§ Task: Among the entries below, count the lines that contain the word "spun". Write down only the total.

§ Data for this exercise:
#####

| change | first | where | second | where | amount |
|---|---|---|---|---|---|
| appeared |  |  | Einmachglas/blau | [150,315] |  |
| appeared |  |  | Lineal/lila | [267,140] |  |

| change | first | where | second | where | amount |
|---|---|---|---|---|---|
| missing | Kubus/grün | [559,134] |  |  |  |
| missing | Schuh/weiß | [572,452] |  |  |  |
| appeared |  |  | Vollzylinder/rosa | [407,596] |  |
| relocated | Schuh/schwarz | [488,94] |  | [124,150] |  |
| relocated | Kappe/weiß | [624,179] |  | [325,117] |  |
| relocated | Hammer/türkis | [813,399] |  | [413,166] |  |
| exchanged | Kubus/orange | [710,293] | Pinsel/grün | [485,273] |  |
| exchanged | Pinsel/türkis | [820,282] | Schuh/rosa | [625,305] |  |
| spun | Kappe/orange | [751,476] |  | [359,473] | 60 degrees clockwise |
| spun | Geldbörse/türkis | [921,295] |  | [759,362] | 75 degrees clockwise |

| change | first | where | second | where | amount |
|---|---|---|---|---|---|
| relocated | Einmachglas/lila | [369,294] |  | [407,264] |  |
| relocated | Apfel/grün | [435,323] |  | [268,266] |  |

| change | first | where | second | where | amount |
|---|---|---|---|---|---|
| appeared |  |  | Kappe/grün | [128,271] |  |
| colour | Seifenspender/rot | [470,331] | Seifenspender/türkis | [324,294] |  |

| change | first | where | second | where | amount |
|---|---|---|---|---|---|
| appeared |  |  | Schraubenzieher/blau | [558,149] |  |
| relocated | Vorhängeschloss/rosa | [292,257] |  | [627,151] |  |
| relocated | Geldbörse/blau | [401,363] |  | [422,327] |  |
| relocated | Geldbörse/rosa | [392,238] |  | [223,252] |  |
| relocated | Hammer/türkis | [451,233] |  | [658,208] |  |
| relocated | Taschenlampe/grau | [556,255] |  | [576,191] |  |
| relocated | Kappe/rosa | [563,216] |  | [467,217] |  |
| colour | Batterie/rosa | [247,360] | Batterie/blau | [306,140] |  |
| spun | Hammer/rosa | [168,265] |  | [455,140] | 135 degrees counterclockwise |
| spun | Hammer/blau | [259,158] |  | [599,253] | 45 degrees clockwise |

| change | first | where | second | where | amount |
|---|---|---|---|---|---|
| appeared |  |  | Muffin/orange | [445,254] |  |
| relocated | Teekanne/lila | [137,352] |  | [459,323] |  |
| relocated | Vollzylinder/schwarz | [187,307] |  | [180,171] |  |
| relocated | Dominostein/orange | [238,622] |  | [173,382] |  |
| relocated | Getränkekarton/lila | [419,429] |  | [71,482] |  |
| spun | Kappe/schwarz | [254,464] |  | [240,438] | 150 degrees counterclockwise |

#####

§ Output for this task: 5